=== Section Start ===

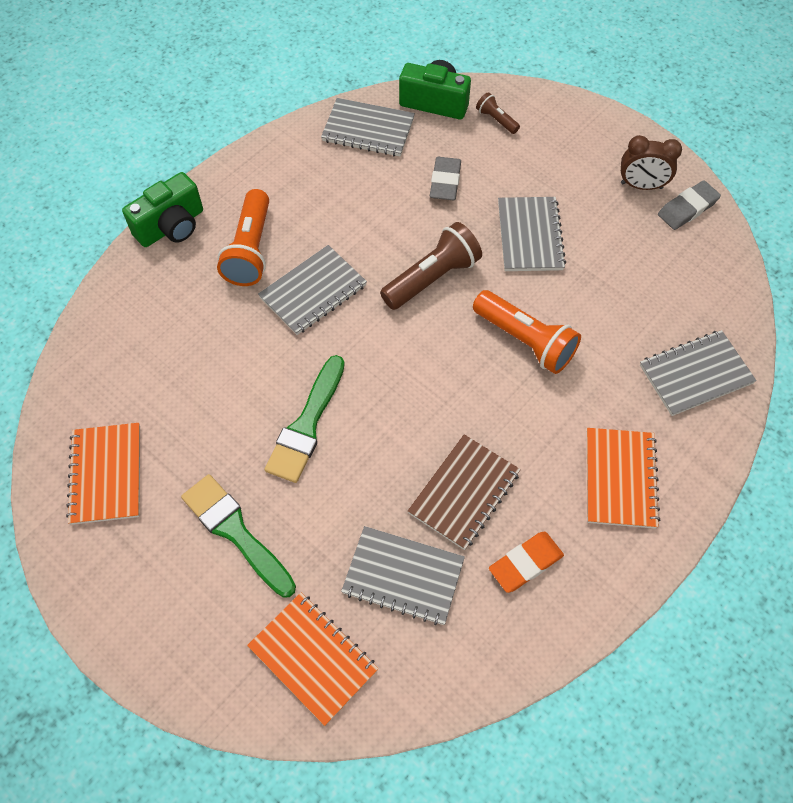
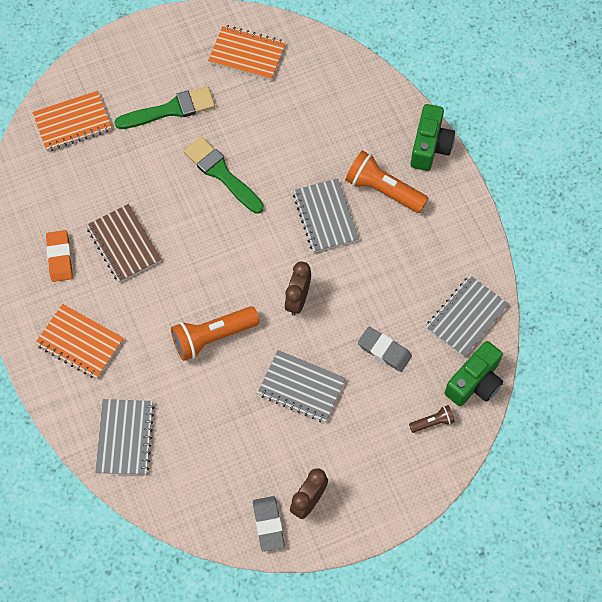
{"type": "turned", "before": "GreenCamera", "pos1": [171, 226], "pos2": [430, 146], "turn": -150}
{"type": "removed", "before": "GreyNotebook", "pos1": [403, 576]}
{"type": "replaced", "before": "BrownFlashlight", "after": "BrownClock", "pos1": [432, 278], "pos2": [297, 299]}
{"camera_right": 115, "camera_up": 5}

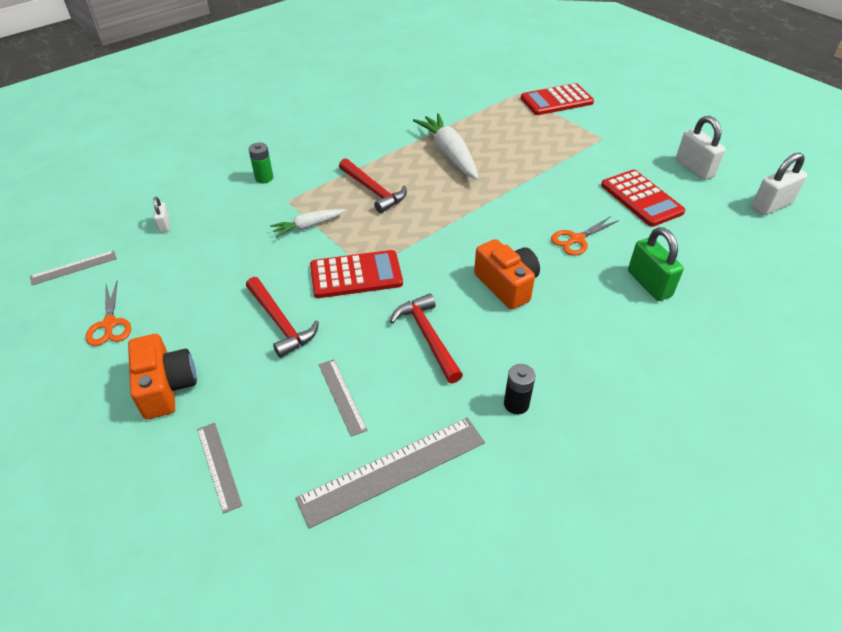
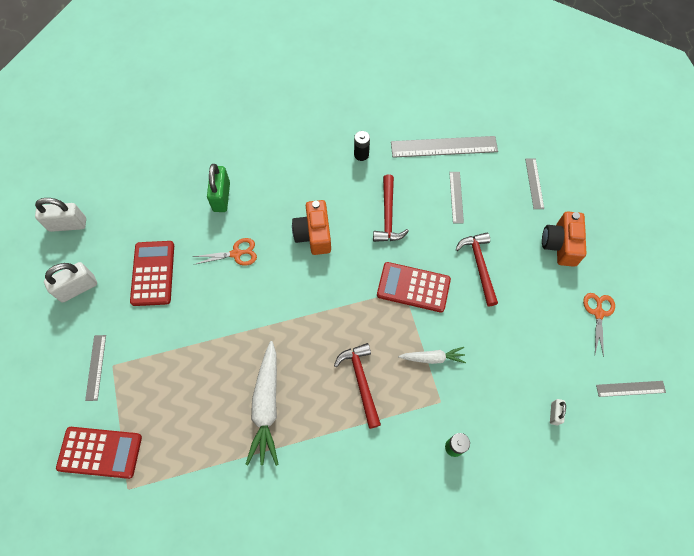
{"type": "turned", "before": "WhitePadlock", "pos1": [694, 168], "pos2": [78, 288], "turn": 60}
{"type": "added", "after": "GreyRuler", "pos2": [96, 367]}
{"camera_right": -155, "camera_up": 20}

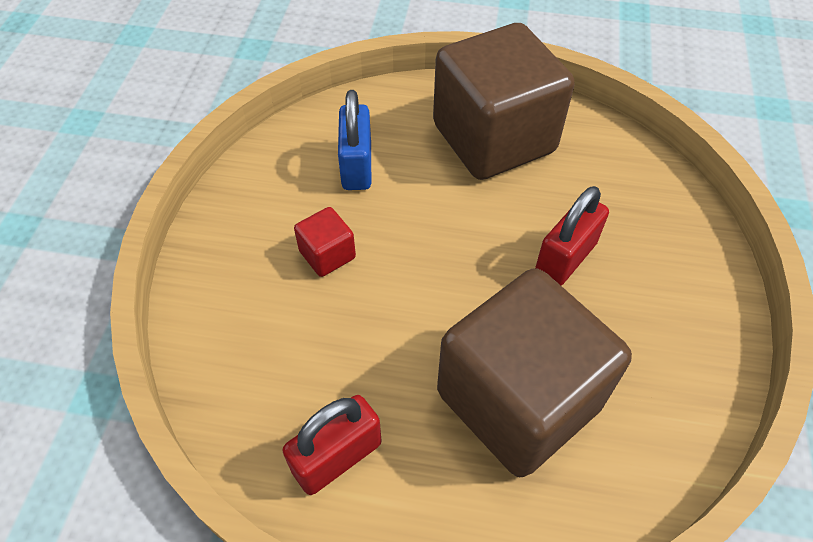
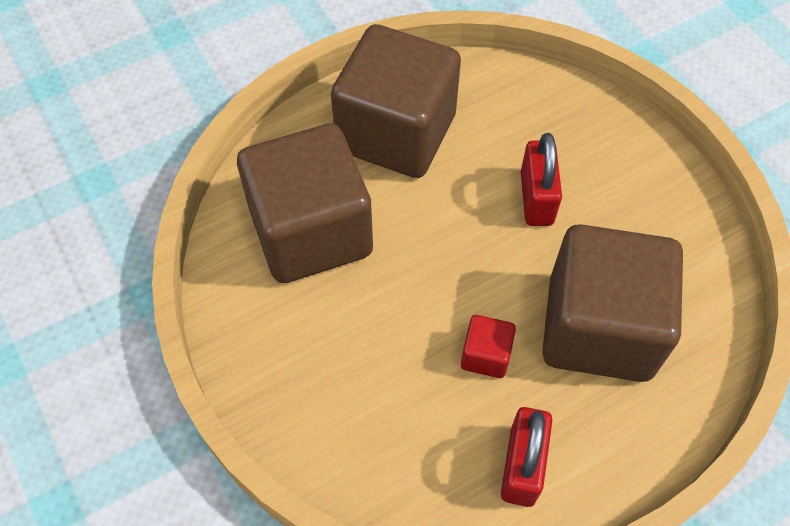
{"type": "moved", "before": "RedCube", "pos1": [327, 254], "pos2": [485, 355]}
{"type": "replaced", "before": "BluePadlock", "after": "BrownCube", "pos1": [357, 166], "pos2": [311, 232]}
{"camera_right": -40, "camera_up": 5}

=== Section End ===

-- What the task requires --
Text only, no pictures: copy every entry exactly.

-- Your response --
{"type": "turned", "before": "GreenCamera", "pos1": [171, 226], "pos2": [430, 146], "turn": -150}
{"type": "removed", "before": "GreyNotebook", "pos1": [403, 576]}
{"type": "replaced", "before": "BrownFlashlight", "after": "BrownClock", "pos1": [432, 278], "pos2": [297, 299]}
{"camera_right": 115, "camera_up": 5}

{"type": "turned", "before": "WhitePadlock", "pos1": [694, 168], "pos2": [78, 288], "turn": 60}
{"type": "added", "after": "GreyRuler", "pos2": [96, 367]}
{"camera_right": -155, "camera_up": 20}

{"type": "moved", "before": "RedCube", "pos1": [327, 254], "pos2": [485, 355]}
{"type": "replaced", "before": "BluePadlock", "after": "BrownCube", "pos1": [357, 166], "pos2": [311, 232]}
{"camera_right": -40, "camera_up": 5}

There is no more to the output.